### Work required
Copy out every one of the records below word for word, keeping each line unchanged and in its original order.

++++++++++++++++++++

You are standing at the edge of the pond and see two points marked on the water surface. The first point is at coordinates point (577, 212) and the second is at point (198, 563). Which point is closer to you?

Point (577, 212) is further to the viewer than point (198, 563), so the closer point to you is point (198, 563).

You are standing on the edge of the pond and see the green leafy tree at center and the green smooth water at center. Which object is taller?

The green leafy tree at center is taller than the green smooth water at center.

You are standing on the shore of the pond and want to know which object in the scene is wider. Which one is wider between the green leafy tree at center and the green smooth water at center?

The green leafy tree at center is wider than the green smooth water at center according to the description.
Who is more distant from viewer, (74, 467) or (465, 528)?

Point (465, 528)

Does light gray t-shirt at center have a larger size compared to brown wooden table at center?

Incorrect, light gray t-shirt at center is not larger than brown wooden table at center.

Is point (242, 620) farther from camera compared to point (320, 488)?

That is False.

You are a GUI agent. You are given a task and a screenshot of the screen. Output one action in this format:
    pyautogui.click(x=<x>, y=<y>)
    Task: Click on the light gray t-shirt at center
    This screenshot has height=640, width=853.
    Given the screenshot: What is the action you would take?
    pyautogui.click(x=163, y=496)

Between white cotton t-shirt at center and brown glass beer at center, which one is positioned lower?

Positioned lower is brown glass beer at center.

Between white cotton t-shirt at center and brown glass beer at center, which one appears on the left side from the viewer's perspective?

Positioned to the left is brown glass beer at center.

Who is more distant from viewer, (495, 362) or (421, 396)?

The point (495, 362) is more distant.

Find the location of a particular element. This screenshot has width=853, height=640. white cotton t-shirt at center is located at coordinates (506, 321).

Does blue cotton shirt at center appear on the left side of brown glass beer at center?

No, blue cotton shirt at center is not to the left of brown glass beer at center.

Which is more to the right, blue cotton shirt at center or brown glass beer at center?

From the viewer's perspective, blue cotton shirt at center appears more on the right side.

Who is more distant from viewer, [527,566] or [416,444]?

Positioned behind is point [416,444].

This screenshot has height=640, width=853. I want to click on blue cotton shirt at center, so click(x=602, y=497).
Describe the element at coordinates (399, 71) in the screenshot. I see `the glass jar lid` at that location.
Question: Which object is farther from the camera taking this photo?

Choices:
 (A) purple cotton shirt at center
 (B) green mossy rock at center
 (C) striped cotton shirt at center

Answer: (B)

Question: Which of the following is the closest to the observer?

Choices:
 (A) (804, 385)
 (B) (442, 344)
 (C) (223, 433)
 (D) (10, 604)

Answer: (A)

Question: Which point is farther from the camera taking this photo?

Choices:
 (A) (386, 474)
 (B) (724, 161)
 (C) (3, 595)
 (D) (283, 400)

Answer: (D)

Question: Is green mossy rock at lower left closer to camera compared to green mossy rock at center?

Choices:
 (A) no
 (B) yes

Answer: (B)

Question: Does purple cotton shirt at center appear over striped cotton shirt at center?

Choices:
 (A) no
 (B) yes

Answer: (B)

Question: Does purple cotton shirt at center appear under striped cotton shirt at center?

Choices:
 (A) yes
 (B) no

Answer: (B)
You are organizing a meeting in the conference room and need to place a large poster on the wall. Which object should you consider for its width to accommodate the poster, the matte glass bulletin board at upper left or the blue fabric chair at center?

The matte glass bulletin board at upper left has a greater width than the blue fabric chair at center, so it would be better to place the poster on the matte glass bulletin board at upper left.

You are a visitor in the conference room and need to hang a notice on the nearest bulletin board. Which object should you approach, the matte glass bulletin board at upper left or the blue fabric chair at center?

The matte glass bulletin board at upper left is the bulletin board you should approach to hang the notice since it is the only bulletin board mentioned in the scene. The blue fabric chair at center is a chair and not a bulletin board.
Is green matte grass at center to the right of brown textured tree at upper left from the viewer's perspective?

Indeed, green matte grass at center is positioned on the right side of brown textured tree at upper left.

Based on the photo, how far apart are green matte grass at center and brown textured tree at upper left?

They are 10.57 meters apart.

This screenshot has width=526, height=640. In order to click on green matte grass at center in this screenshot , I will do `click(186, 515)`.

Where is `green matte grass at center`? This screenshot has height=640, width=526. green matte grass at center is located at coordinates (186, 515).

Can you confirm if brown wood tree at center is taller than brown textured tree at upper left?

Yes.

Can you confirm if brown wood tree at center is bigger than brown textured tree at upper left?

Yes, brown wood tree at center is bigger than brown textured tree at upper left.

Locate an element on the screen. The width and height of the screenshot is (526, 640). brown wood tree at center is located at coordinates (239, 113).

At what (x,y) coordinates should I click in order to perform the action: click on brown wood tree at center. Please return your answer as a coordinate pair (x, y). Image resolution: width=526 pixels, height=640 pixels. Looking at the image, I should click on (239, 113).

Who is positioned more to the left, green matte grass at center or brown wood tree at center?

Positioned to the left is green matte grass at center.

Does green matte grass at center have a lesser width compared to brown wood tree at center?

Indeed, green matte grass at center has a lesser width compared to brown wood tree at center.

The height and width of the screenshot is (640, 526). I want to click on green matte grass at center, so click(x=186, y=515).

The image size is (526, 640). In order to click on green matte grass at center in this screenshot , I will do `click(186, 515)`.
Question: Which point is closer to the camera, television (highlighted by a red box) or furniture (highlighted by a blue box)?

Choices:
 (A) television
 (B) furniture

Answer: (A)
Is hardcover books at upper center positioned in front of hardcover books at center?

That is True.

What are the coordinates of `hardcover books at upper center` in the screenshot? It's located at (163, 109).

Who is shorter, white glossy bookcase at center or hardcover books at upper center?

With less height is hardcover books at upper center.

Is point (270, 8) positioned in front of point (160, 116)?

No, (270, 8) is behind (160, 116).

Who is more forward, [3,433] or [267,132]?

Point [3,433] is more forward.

++++++++++++++++++++

### Your response
You are standing at the edge of the pond and see two points marked on the water surface. The first point is at coordinates point (577, 212) and the second is at point (198, 563). Which point is closer to you?

Point (577, 212) is further to the viewer than point (198, 563), so the closer point to you is point (198, 563).

You are standing on the edge of the pond and see the green leafy tree at center and the green smooth water at center. Which object is taller?

The green leafy tree at center is taller than the green smooth water at center.

You are standing on the shore of the pond and want to know which object in the scene is wider. Which one is wider between the green leafy tree at center and the green smooth water at center?

The green leafy tree at center is wider than the green smooth water at center according to the description.
Who is more distant from viewer, (74, 467) or (465, 528)?

Point (465, 528)

Does light gray t-shirt at center have a larger size compared to brown wooden table at center?

Incorrect, light gray t-shirt at center is not larger than brown wooden table at center.

Is point (242, 620) farther from camera compared to point (320, 488)?

That is False.

You are a GUI agent. You are given a task and a screenshot of the screen. Output one action in this format:
    pyautogui.click(x=<x>, y=<y>)
    Task: Click on the light gray t-shirt at center
    This screenshot has height=640, width=853.
    Given the screenshot: What is the action you would take?
    pyautogui.click(x=163, y=496)

Between white cotton t-shirt at center and brown glass beer at center, which one is positioned lower?

Positioned lower is brown glass beer at center.

Between white cotton t-shirt at center and brown glass beer at center, which one appears on the left side from the viewer's perspective?

Positioned to the left is brown glass beer at center.

Who is more distant from viewer, (495, 362) or (421, 396)?

The point (495, 362) is more distant.

Find the location of a particular element. This screenshot has width=853, height=640. white cotton t-shirt at center is located at coordinates (506, 321).

Does blue cotton shirt at center appear on the left side of brown glass beer at center?

No, blue cotton shirt at center is not to the left of brown glass beer at center.

Which is more to the right, blue cotton shirt at center or brown glass beer at center?

From the viewer's perspective, blue cotton shirt at center appears more on the right side.

Who is more distant from viewer, [527,566] or [416,444]?

Positioned behind is point [416,444].

This screenshot has height=640, width=853. I want to click on blue cotton shirt at center, so click(x=602, y=497).
Describe the element at coordinates (399, 71) in the screenshot. I see `the glass jar lid` at that location.
Question: Which object is farther from the camera taking this photo?

Choices:
 (A) purple cotton shirt at center
 (B) green mossy rock at center
 (C) striped cotton shirt at center

Answer: (B)

Question: Which of the following is the closest to the observer?

Choices:
 (A) (804, 385)
 (B) (442, 344)
 (C) (223, 433)
 (D) (10, 604)

Answer: (A)

Question: Which point is farther from the camera taking this photo?

Choices:
 (A) (386, 474)
 (B) (724, 161)
 (C) (3, 595)
 (D) (283, 400)

Answer: (D)

Question: Is green mossy rock at lower left closer to camera compared to green mossy rock at center?

Choices:
 (A) no
 (B) yes

Answer: (B)

Question: Does purple cotton shirt at center appear over striped cotton shirt at center?

Choices:
 (A) no
 (B) yes

Answer: (B)

Question: Does purple cotton shirt at center appear under striped cotton shirt at center?

Choices:
 (A) yes
 (B) no

Answer: (B)
You are organizing a meeting in the conference room and need to place a large poster on the wall. Which object should you consider for its width to accommodate the poster, the matte glass bulletin board at upper left or the blue fabric chair at center?

The matte glass bulletin board at upper left has a greater width than the blue fabric chair at center, so it would be better to place the poster on the matte glass bulletin board at upper left.

You are a visitor in the conference room and need to hang a notice on the nearest bulletin board. Which object should you approach, the matte glass bulletin board at upper left or the blue fabric chair at center?

The matte glass bulletin board at upper left is the bulletin board you should approach to hang the notice since it is the only bulletin board mentioned in the scene. The blue fabric chair at center is a chair and not a bulletin board.
Is green matte grass at center to the right of brown textured tree at upper left from the viewer's perspective?

Indeed, green matte grass at center is positioned on the right side of brown textured tree at upper left.

Based on the photo, how far apart are green matte grass at center and brown textured tree at upper left?

They are 10.57 meters apart.

This screenshot has width=526, height=640. In order to click on green matte grass at center in this screenshot , I will do `click(186, 515)`.

Where is `green matte grass at center`? This screenshot has height=640, width=526. green matte grass at center is located at coordinates (186, 515).

Can you confirm if brown wood tree at center is taller than brown textured tree at upper left?

Yes.

Can you confirm if brown wood tree at center is bigger than brown textured tree at upper left?

Yes, brown wood tree at center is bigger than brown textured tree at upper left.

Locate an element on the screen. The width and height of the screenshot is (526, 640). brown wood tree at center is located at coordinates (239, 113).

At what (x,y) coordinates should I click in order to perform the action: click on brown wood tree at center. Please return your answer as a coordinate pair (x, y). Image resolution: width=526 pixels, height=640 pixels. Looking at the image, I should click on (239, 113).

Who is positioned more to the left, green matte grass at center or brown wood tree at center?

Positioned to the left is green matte grass at center.

Does green matte grass at center have a lesser width compared to brown wood tree at center?

Indeed, green matte grass at center has a lesser width compared to brown wood tree at center.

The height and width of the screenshot is (640, 526). I want to click on green matte grass at center, so click(x=186, y=515).

The image size is (526, 640). In order to click on green matte grass at center in this screenshot , I will do `click(186, 515)`.
Question: Which point is closer to the camera, television (highlighted by a red box) or furniture (highlighted by a blue box)?

Choices:
 (A) television
 (B) furniture

Answer: (A)
Is hardcover books at upper center positioned in front of hardcover books at center?

That is True.

What are the coordinates of `hardcover books at upper center` in the screenshot? It's located at (163, 109).

Who is shorter, white glossy bookcase at center or hardcover books at upper center?

With less height is hardcover books at upper center.

Is point (270, 8) positioned in front of point (160, 116)?

No, (270, 8) is behind (160, 116).

Who is more forward, [3,433] or [267,132]?

Point [3,433] is more forward.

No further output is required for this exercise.